- Your instructions
Only the lines from the one containing "brown plate E6 level 1 -> tan cone E6 level 1" through the one containing "none -> white cone J7 level 1" should be printed, exactly as they appear below, with both ends included.

(Source records)
++++++++++++++++++++
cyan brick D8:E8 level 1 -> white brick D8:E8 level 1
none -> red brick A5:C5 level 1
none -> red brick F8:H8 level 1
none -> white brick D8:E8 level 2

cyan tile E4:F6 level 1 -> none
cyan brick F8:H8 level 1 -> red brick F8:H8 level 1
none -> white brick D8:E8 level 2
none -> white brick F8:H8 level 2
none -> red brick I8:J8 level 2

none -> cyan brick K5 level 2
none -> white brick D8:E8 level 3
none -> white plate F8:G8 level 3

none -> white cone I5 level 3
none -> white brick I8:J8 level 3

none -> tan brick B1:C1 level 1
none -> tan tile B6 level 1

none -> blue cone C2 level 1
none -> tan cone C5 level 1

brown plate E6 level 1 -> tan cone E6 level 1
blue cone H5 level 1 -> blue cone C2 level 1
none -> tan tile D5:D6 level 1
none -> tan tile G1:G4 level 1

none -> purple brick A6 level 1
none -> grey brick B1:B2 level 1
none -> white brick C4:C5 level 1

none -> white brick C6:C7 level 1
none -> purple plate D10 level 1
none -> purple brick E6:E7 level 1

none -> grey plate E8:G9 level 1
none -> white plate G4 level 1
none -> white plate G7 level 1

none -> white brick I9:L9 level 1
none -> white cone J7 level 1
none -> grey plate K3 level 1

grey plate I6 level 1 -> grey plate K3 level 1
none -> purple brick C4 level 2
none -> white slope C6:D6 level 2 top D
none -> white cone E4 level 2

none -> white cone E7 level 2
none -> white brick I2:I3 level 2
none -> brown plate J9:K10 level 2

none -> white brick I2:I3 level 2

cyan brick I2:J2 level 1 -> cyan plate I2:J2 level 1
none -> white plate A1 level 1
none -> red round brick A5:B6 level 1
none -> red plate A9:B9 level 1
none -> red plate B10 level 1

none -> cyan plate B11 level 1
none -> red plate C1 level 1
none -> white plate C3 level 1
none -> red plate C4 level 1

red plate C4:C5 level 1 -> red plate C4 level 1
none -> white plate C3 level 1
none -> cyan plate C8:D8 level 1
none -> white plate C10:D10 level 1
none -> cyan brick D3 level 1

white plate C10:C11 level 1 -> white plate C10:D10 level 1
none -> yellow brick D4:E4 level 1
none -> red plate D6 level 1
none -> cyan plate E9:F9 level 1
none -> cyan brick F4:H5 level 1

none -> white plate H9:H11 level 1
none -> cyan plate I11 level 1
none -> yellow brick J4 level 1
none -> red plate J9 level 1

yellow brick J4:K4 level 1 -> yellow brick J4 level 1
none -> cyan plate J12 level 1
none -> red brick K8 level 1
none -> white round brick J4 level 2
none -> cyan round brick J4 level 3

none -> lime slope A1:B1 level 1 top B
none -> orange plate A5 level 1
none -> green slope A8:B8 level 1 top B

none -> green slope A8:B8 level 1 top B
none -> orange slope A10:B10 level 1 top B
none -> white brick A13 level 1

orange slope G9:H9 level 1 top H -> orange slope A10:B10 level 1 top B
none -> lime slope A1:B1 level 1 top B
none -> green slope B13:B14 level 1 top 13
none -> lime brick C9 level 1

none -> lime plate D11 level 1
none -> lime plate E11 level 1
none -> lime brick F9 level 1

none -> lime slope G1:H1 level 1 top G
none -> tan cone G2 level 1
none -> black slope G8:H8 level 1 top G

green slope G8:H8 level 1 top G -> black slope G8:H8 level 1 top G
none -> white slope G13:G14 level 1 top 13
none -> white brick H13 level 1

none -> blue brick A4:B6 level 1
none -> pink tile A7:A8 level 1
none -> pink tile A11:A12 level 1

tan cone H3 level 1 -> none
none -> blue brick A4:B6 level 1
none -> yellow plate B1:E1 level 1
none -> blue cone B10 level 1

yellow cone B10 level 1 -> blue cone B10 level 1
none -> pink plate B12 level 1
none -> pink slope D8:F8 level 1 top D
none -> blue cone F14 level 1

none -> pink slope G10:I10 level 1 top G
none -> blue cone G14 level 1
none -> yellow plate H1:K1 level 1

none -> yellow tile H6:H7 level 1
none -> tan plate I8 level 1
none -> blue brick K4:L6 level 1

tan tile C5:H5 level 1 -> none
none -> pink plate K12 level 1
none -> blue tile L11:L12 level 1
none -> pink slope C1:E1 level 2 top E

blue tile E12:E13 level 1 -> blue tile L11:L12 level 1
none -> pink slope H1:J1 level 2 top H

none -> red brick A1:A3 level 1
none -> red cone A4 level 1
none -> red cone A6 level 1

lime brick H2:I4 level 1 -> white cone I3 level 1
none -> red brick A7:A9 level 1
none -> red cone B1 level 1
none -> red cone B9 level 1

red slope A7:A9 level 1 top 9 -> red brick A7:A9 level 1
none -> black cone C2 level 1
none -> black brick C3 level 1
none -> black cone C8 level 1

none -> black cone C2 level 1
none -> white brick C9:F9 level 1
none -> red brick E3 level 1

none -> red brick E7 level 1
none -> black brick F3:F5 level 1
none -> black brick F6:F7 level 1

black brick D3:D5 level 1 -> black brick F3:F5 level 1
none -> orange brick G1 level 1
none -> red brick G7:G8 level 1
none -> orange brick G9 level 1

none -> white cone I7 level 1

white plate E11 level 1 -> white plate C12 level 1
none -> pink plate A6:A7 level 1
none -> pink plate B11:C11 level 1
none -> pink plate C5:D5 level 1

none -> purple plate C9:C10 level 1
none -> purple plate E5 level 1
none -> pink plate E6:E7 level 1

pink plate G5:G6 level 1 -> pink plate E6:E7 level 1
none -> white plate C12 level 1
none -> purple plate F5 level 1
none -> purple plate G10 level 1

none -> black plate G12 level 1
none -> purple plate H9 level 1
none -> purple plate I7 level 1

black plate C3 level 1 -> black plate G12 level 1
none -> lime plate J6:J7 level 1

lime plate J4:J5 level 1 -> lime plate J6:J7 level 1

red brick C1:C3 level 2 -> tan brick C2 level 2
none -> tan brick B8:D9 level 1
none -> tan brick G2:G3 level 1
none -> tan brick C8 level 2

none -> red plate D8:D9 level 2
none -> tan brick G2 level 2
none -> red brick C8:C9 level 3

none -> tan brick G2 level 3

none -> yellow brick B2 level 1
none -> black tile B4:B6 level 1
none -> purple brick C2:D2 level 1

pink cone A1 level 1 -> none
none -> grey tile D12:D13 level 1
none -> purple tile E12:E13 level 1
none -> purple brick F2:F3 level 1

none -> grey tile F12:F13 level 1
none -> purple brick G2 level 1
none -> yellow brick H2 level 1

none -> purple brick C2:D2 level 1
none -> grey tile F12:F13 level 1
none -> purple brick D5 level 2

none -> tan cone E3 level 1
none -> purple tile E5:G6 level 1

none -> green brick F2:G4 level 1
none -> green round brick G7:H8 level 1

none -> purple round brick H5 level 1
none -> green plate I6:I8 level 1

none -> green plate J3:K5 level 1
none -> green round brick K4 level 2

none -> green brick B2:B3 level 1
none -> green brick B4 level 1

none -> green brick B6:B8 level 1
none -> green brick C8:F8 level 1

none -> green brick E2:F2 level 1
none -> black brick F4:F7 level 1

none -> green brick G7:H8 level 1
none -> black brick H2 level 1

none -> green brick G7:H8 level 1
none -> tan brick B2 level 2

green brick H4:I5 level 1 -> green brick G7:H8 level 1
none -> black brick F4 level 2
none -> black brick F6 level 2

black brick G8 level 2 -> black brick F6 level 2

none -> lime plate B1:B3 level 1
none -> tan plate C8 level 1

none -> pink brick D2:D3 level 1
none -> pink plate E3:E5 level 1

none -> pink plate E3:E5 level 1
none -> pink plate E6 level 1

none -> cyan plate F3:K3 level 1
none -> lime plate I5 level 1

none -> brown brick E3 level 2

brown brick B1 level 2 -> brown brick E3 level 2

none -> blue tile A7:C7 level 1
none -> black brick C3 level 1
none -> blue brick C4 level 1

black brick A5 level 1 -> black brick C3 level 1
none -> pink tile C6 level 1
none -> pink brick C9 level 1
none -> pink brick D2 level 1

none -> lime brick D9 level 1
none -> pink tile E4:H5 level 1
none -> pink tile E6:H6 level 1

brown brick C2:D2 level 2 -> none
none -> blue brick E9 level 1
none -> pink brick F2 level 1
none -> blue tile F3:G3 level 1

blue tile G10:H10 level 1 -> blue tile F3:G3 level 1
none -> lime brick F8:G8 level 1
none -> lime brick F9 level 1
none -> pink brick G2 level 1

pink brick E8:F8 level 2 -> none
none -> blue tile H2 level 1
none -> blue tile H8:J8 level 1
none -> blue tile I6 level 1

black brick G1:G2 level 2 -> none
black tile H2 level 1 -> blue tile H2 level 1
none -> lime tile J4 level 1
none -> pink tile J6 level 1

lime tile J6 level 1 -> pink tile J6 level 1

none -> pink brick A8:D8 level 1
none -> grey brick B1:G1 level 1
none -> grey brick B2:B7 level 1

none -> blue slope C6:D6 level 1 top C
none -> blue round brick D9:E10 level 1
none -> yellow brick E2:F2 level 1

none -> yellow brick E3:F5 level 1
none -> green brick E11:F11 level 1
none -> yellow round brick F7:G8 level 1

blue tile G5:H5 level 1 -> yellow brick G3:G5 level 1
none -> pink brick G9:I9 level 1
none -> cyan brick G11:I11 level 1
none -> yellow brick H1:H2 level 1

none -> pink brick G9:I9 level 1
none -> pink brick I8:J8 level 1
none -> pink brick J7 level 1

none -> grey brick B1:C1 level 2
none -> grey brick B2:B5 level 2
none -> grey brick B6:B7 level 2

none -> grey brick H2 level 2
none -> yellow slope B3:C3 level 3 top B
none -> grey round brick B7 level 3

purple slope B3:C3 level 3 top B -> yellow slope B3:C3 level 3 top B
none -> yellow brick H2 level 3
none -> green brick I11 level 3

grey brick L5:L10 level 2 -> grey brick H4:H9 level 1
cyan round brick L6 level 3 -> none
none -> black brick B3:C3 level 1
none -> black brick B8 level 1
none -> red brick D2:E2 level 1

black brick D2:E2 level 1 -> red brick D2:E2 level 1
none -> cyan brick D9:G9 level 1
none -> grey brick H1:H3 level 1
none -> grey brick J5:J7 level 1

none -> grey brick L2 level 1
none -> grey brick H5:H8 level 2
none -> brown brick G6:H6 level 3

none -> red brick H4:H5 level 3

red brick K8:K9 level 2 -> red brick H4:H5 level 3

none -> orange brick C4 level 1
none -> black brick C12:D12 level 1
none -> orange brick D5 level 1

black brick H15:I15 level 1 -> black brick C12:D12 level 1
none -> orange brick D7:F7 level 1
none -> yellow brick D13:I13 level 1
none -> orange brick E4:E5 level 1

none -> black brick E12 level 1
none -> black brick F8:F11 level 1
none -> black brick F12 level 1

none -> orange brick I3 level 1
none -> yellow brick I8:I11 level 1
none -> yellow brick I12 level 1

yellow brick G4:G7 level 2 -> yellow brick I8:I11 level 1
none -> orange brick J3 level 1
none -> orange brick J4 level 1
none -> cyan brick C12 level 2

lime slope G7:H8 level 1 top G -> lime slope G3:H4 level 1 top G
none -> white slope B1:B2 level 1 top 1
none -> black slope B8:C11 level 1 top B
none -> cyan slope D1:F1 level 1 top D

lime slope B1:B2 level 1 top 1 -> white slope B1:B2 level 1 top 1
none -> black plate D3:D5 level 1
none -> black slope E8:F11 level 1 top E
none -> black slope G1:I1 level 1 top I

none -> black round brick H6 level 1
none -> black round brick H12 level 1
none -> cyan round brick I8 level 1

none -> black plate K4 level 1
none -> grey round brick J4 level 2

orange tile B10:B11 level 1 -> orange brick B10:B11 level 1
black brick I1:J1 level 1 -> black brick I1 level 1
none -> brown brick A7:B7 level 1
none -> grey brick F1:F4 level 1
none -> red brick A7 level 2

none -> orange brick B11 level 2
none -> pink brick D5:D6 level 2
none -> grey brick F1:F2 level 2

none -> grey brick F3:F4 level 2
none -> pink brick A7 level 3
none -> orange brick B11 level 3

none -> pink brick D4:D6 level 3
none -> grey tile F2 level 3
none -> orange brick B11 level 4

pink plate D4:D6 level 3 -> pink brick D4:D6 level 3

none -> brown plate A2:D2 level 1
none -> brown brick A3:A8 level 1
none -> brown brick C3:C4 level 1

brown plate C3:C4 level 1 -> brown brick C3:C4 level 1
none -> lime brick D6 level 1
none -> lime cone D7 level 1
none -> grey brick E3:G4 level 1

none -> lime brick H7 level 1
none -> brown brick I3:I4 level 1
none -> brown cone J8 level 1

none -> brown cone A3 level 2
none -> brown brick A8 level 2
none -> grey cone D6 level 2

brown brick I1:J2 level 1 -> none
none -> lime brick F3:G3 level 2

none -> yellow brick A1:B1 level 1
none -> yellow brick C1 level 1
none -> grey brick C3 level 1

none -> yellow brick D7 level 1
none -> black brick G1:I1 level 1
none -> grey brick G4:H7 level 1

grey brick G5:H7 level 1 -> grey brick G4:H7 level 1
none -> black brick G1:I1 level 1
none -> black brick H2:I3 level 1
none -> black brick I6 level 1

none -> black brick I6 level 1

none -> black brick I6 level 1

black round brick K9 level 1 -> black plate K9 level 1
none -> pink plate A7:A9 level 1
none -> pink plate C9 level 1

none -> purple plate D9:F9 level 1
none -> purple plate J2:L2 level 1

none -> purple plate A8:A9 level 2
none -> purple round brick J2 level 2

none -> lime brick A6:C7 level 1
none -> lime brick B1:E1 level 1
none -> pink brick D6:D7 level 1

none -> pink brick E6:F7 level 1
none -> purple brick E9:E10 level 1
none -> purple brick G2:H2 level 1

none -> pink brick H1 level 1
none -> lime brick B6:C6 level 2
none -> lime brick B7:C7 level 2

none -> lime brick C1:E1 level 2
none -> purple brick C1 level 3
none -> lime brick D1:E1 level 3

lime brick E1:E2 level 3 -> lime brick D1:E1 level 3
++++++++++++++++++++
- Task solution
brown plate E6 level 1 -> tan cone E6 level 1
blue cone H5 level 1 -> blue cone C2 level 1
none -> tan tile D5:D6 level 1
none -> tan tile G1:G4 level 1

none -> purple brick A6 level 1
none -> grey brick B1:B2 level 1
none -> white brick C4:C5 level 1

none -> white brick C6:C7 level 1
none -> purple plate D10 level 1
none -> purple brick E6:E7 level 1

none -> grey plate E8:G9 level 1
none -> white plate G4 level 1
none -> white plate G7 level 1

none -> white brick I9:L9 level 1
none -> white cone J7 level 1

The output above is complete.